[INPUT MATERIAL start]
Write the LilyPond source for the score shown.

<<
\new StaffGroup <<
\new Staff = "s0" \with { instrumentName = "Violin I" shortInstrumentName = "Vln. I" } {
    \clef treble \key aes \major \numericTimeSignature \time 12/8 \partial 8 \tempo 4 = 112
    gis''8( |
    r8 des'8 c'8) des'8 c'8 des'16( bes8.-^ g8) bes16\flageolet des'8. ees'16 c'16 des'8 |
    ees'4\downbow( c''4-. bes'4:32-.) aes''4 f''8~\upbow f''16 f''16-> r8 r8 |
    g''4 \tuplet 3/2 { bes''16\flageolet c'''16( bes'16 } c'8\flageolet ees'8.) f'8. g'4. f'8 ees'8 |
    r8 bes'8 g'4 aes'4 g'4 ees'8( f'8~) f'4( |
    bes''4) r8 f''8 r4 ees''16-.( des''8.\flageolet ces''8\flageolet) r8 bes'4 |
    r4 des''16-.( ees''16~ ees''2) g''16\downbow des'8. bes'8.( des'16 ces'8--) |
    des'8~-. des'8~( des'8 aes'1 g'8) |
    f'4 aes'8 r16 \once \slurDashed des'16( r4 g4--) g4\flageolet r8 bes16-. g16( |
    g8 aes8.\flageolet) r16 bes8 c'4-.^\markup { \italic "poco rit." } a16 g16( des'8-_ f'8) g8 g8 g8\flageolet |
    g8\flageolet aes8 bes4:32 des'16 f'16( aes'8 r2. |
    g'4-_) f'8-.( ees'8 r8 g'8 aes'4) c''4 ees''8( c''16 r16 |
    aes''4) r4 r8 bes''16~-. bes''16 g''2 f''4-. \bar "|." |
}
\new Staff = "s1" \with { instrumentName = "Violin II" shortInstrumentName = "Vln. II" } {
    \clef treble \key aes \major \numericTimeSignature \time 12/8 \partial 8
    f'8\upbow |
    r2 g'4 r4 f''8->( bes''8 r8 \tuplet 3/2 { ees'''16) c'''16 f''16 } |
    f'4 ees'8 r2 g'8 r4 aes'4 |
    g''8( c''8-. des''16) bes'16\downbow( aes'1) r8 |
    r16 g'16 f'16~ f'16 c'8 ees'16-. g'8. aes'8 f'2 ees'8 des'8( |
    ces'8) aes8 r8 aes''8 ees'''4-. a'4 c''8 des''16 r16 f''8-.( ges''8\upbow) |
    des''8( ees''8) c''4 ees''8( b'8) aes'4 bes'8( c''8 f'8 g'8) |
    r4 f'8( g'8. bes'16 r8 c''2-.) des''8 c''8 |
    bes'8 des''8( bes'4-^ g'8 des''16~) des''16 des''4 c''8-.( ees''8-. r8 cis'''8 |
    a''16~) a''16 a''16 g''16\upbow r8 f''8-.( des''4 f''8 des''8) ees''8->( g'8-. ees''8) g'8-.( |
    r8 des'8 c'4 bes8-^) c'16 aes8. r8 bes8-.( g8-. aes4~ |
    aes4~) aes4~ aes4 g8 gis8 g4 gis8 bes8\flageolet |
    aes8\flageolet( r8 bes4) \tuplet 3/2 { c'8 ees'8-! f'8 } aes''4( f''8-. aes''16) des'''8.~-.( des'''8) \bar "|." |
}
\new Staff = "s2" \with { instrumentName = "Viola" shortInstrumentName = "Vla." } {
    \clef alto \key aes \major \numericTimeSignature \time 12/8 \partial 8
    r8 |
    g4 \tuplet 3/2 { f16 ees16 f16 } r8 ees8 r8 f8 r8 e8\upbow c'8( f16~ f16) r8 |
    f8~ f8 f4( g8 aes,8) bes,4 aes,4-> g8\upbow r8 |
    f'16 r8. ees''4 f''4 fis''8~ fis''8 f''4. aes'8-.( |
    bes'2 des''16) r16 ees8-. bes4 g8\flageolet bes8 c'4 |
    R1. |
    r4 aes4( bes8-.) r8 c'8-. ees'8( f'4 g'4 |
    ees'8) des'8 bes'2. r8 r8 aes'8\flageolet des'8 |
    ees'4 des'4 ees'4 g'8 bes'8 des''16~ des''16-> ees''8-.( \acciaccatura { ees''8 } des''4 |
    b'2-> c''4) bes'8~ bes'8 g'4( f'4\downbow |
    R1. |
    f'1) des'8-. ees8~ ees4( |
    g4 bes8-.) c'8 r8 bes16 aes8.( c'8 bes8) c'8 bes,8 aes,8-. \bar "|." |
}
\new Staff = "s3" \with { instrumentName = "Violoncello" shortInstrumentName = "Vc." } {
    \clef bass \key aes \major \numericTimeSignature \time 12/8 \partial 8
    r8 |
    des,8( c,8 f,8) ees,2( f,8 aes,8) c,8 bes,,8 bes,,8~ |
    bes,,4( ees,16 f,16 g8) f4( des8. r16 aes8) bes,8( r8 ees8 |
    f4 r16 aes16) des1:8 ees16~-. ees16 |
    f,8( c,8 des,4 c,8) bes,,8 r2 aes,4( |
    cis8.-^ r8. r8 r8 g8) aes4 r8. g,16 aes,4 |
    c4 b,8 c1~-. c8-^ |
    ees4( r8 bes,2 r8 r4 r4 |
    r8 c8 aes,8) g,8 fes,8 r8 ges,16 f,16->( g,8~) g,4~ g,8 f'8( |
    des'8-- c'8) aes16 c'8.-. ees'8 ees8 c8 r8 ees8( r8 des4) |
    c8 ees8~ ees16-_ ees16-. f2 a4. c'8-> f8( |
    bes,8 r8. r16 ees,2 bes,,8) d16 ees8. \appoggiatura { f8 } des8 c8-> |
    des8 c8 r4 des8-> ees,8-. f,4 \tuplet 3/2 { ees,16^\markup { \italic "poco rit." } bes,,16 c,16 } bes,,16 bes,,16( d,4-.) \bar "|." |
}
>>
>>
[INPUT MATERIAL end]
**WHAT YOU SHOULD DO**
Give only the number of lines in the data items that contain the string "poco", matching case exactly.

**EXERCISE RESULT**
2